§ EXERCISE GOAL
Repeat the records below exactly as they appear.

++++++++

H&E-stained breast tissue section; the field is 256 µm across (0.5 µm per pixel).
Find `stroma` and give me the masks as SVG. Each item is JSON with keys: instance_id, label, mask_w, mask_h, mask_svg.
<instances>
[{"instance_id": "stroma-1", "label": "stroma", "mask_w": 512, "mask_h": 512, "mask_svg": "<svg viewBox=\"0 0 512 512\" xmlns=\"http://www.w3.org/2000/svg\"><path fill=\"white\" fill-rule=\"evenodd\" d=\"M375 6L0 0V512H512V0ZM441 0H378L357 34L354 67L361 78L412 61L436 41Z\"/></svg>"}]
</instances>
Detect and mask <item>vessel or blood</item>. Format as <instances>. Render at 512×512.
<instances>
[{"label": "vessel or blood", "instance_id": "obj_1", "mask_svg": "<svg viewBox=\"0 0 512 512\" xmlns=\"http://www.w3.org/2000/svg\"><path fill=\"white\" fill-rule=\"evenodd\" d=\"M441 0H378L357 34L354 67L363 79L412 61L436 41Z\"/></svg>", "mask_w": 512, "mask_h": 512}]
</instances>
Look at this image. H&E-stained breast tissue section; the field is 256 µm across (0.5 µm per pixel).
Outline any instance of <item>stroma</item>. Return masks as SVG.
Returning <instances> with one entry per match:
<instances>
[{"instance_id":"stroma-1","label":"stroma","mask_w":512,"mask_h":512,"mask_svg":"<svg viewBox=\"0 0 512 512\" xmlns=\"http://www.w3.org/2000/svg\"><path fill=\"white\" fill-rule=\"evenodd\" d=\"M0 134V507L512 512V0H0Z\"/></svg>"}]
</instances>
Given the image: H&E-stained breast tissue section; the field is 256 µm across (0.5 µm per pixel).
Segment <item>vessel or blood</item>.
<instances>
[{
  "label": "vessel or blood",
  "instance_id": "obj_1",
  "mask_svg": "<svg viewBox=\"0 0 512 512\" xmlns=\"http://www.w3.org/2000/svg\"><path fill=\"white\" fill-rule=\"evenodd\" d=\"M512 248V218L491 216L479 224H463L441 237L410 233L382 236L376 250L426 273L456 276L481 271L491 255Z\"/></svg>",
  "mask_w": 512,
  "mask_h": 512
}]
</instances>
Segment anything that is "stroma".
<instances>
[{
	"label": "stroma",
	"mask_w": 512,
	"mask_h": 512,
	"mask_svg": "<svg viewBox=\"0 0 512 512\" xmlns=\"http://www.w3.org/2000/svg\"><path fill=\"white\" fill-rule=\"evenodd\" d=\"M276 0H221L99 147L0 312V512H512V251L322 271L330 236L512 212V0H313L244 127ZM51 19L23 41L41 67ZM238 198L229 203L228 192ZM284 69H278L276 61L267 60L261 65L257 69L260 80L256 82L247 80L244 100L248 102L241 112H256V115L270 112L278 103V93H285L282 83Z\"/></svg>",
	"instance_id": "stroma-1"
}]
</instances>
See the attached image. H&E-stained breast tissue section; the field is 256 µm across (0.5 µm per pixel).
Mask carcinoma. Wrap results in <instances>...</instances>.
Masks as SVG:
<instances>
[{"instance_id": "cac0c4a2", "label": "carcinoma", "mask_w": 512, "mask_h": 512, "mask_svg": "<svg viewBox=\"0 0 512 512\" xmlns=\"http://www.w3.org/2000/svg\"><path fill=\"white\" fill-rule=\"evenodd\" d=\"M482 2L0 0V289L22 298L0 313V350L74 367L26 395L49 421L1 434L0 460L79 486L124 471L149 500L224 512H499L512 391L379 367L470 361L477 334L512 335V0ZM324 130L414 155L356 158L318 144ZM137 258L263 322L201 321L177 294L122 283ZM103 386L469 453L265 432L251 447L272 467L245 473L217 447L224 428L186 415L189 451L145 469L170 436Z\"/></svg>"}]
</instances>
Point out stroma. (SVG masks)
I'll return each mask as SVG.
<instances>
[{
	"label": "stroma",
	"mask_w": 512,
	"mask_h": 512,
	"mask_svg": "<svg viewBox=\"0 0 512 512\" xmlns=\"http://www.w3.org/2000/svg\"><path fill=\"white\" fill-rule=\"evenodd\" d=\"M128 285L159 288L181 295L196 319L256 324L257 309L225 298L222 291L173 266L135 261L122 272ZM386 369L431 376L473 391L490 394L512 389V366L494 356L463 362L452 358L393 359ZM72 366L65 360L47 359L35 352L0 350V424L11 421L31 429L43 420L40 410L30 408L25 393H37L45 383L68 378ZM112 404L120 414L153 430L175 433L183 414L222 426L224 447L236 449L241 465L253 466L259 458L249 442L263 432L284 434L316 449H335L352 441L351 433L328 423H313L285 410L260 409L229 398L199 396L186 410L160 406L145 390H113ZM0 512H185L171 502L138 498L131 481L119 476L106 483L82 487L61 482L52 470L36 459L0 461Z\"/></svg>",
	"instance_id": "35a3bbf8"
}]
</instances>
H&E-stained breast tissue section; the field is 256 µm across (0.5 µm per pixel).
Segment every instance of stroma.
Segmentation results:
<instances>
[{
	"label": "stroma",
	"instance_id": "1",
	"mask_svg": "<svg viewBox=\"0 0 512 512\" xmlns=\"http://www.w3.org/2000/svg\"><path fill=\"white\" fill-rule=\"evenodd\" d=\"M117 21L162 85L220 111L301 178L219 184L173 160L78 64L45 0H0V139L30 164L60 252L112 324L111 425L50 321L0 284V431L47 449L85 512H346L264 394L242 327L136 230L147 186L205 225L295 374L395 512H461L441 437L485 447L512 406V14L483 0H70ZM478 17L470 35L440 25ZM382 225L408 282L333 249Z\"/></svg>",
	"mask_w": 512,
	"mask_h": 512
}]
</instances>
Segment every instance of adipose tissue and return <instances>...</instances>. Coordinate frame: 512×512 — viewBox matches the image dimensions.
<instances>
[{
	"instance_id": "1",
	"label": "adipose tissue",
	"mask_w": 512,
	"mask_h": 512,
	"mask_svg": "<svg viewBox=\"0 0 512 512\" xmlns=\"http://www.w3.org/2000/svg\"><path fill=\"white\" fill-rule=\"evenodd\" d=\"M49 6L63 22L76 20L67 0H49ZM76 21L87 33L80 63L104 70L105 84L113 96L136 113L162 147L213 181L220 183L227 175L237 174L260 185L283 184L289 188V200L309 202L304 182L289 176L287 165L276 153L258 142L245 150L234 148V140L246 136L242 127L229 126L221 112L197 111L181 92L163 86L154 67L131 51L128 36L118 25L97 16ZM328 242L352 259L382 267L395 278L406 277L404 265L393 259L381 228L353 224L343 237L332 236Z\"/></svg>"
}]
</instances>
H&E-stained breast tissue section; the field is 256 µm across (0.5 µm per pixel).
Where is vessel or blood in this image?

++++++++

§ WRITTEN RESPONSE
H&E-stained breast tissue section; the field is 256 µm across (0.5 µm per pixel).
Find `stroma` and give me the masks as SVG. Each item is JSON with keys: instance_id, label, mask_w, mask_h, mask_svg.
<instances>
[{"instance_id": "stroma-1", "label": "stroma", "mask_w": 512, "mask_h": 512, "mask_svg": "<svg viewBox=\"0 0 512 512\" xmlns=\"http://www.w3.org/2000/svg\"><path fill=\"white\" fill-rule=\"evenodd\" d=\"M375 6L0 0V512H512V0ZM441 0H378L357 34L354 67L361 78L412 61L436 41Z\"/></svg>"}]
</instances>
Detect and mask <item>vessel or blood</item>. Format as <instances>. Render at 512×512.
<instances>
[{"label": "vessel or blood", "instance_id": "obj_1", "mask_svg": "<svg viewBox=\"0 0 512 512\" xmlns=\"http://www.w3.org/2000/svg\"><path fill=\"white\" fill-rule=\"evenodd\" d=\"M441 0H378L357 34L354 67L363 79L412 61L436 41Z\"/></svg>", "mask_w": 512, "mask_h": 512}]
</instances>
Look at this image. H&E-stained breast tissue section; the field is 256 µm across (0.5 µm per pixel).
Outline any instance of <item>stroma</item>. Return masks as SVG.
Returning <instances> with one entry per match:
<instances>
[{"instance_id":"stroma-1","label":"stroma","mask_w":512,"mask_h":512,"mask_svg":"<svg viewBox=\"0 0 512 512\" xmlns=\"http://www.w3.org/2000/svg\"><path fill=\"white\" fill-rule=\"evenodd\" d=\"M0 134V507L512 512V0H0Z\"/></svg>"}]
</instances>
Given the image: H&E-stained breast tissue section; the field is 256 µm across (0.5 µm per pixel).
Segment <item>vessel or blood</item>.
<instances>
[{
  "label": "vessel or blood",
  "instance_id": "obj_1",
  "mask_svg": "<svg viewBox=\"0 0 512 512\" xmlns=\"http://www.w3.org/2000/svg\"><path fill=\"white\" fill-rule=\"evenodd\" d=\"M512 248V218L491 216L479 224H463L441 237L410 233L382 236L376 250L426 273L456 276L481 271L491 255Z\"/></svg>",
  "mask_w": 512,
  "mask_h": 512
}]
</instances>
Segment anything that is "stroma".
<instances>
[{
	"label": "stroma",
	"mask_w": 512,
	"mask_h": 512,
	"mask_svg": "<svg viewBox=\"0 0 512 512\" xmlns=\"http://www.w3.org/2000/svg\"><path fill=\"white\" fill-rule=\"evenodd\" d=\"M276 0H221L99 147L0 312V512H512V251L322 271L330 236L512 212V0H313L244 127ZM51 19L23 41L41 67ZM238 198L229 203L228 192ZM284 69H278L276 61L267 60L261 65L257 69L260 80L256 82L247 80L244 100L248 102L241 112H256V115L270 112L278 103V93H285L282 83Z\"/></svg>",
	"instance_id": "stroma-1"
}]
</instances>
See the attached image. H&E-stained breast tissue section; the field is 256 µm across (0.5 µm per pixel).
Mask carcinoma. Wrap results in <instances>...</instances>.
Masks as SVG:
<instances>
[{"instance_id": "cac0c4a2", "label": "carcinoma", "mask_w": 512, "mask_h": 512, "mask_svg": "<svg viewBox=\"0 0 512 512\" xmlns=\"http://www.w3.org/2000/svg\"><path fill=\"white\" fill-rule=\"evenodd\" d=\"M482 2L0 0V289L22 298L0 313V350L74 367L26 395L49 421L1 434L0 460L79 486L124 471L149 500L224 512H499L512 391L379 367L470 361L477 334L512 335V0ZM324 130L414 155L356 158L318 144ZM137 258L263 322L201 321L177 294L122 283ZM103 386L469 453L265 432L251 447L272 467L245 473L217 447L224 428L186 415L189 451L145 469L170 436Z\"/></svg>"}]
</instances>
Point out stroma. (SVG masks)
I'll return each mask as SVG.
<instances>
[{
	"label": "stroma",
	"mask_w": 512,
	"mask_h": 512,
	"mask_svg": "<svg viewBox=\"0 0 512 512\" xmlns=\"http://www.w3.org/2000/svg\"><path fill=\"white\" fill-rule=\"evenodd\" d=\"M128 285L159 288L181 295L196 319L256 324L257 309L225 298L222 291L173 266L135 261L122 272ZM386 369L431 376L473 391L490 394L512 389V366L494 356L463 362L452 358L393 359ZM72 366L65 360L47 359L35 352L0 350V424L11 421L31 429L43 420L40 410L30 408L25 393H37L45 383L68 378ZM112 404L120 414L153 430L175 433L183 414L222 426L224 447L236 449L241 465L253 466L259 458L249 442L263 432L284 434L316 449H335L352 441L351 433L328 423H313L285 410L260 409L229 398L199 396L186 410L160 406L145 390H113ZM0 512H185L171 502L138 498L131 481L119 476L106 483L82 487L61 482L52 470L36 459L0 461Z\"/></svg>",
	"instance_id": "35a3bbf8"
}]
</instances>
H&E-stained breast tissue section; the field is 256 µm across (0.5 µm per pixel).
Segment every instance of stroma.
Segmentation results:
<instances>
[{
	"label": "stroma",
	"instance_id": "1",
	"mask_svg": "<svg viewBox=\"0 0 512 512\" xmlns=\"http://www.w3.org/2000/svg\"><path fill=\"white\" fill-rule=\"evenodd\" d=\"M117 21L162 85L220 111L301 178L219 184L173 160L78 64L45 0H0V139L30 164L60 252L112 324L111 425L50 321L0 284V431L47 449L85 512H346L264 394L242 327L136 230L147 186L205 225L295 374L395 512H461L441 437L485 447L512 406V14L483 0H70ZM478 17L470 35L440 25ZM382 225L408 282L333 249Z\"/></svg>",
	"mask_w": 512,
	"mask_h": 512
}]
</instances>
Segment every instance of adipose tissue and return <instances>...</instances>. Coordinate frame: 512×512 — viewBox matches the image dimensions.
<instances>
[{
	"instance_id": "1",
	"label": "adipose tissue",
	"mask_w": 512,
	"mask_h": 512,
	"mask_svg": "<svg viewBox=\"0 0 512 512\" xmlns=\"http://www.w3.org/2000/svg\"><path fill=\"white\" fill-rule=\"evenodd\" d=\"M49 6L63 22L76 20L67 0H49ZM76 21L87 33L80 63L104 70L105 84L113 96L136 113L162 147L213 181L220 183L227 175L237 174L260 185L283 184L289 188V200L309 202L304 182L289 176L287 165L276 153L258 142L245 150L234 148V140L246 136L242 127L229 126L221 112L197 111L181 92L163 86L154 67L131 51L128 36L118 25L97 16ZM328 242L352 259L382 267L395 278L406 277L404 265L393 259L381 228L353 224L343 237L332 236Z\"/></svg>"
}]
</instances>
H&E-stained breast tissue section; the field is 256 µm across (0.5 µm per pixel).
Where is vessel or blood in this image?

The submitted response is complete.